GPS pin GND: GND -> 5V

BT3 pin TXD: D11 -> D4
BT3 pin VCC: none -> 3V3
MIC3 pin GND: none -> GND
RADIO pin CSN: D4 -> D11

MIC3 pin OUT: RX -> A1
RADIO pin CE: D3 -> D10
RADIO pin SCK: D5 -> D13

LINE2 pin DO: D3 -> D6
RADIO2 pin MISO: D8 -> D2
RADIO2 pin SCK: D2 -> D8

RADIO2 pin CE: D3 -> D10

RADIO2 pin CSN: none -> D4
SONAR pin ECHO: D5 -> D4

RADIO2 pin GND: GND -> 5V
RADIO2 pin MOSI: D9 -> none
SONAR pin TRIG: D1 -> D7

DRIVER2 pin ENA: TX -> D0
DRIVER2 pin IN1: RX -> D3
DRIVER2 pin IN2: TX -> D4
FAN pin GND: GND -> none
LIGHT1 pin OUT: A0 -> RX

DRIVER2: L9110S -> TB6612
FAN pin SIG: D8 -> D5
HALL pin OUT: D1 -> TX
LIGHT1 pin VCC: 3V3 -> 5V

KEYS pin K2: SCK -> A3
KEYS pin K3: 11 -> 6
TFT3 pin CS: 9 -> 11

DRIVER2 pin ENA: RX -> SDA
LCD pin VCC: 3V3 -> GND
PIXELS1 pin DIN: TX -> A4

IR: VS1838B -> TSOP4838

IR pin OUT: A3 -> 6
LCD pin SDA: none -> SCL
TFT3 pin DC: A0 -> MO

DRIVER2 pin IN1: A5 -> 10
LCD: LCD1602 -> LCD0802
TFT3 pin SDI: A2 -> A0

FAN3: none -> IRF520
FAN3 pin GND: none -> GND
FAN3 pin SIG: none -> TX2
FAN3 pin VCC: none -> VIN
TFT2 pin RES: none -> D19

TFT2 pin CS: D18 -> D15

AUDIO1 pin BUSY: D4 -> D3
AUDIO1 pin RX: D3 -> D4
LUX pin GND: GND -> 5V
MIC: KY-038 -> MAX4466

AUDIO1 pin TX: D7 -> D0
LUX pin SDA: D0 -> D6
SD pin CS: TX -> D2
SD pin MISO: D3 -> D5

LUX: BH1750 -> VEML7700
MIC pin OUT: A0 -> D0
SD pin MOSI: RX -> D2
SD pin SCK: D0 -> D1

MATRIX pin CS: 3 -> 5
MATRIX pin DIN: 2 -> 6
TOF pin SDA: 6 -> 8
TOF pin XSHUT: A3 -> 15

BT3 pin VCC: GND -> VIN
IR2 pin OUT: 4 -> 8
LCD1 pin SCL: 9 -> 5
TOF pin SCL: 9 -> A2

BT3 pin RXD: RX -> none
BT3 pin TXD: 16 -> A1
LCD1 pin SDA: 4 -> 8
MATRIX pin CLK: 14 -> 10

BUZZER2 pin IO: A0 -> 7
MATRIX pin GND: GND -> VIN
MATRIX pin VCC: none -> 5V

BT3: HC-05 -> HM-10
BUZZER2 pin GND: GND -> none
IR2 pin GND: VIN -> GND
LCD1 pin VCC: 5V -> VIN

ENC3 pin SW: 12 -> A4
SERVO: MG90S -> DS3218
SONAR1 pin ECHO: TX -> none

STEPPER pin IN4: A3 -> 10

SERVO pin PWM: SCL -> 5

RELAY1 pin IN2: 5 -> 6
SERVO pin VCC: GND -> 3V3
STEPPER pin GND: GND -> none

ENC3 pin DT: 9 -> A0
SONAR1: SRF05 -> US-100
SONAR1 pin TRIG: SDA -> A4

* WORK ITEM *
Everything from the line with "AUDIO1 pin TX: D7 -> D0" through the line with "STEPPER pin IN4: A3 -> 10" should be written out exactly as it appears above, end lines included, and nothing outside that range.

* RESULT *
AUDIO1 pin TX: D7 -> D0
LUX pin SDA: D0 -> D6
SD pin CS: TX -> D2
SD pin MISO: D3 -> D5

LUX: BH1750 -> VEML7700
MIC pin OUT: A0 -> D0
SD pin MOSI: RX -> D2
SD pin SCK: D0 -> D1

MATRIX pin CS: 3 -> 5
MATRIX pin DIN: 2 -> 6
TOF pin SDA: 6 -> 8
TOF pin XSHUT: A3 -> 15

BT3 pin VCC: GND -> VIN
IR2 pin OUT: 4 -> 8
LCD1 pin SCL: 9 -> 5
TOF pin SCL: 9 -> A2

BT3 pin RXD: RX -> none
BT3 pin TXD: 16 -> A1
LCD1 pin SDA: 4 -> 8
MATRIX pin CLK: 14 -> 10

BUZZER2 pin IO: A0 -> 7
MATRIX pin GND: GND -> VIN
MATRIX pin VCC: none -> 5V

BT3: HC-05 -> HM-10
BUZZER2 pin GND: GND -> none
IR2 pin GND: VIN -> GND
LCD1 pin VCC: 5V -> VIN

ENC3 pin SW: 12 -> A4
SERVO: MG90S -> DS3218
SONAR1 pin ECHO: TX -> none

STEPPER pin IN4: A3 -> 10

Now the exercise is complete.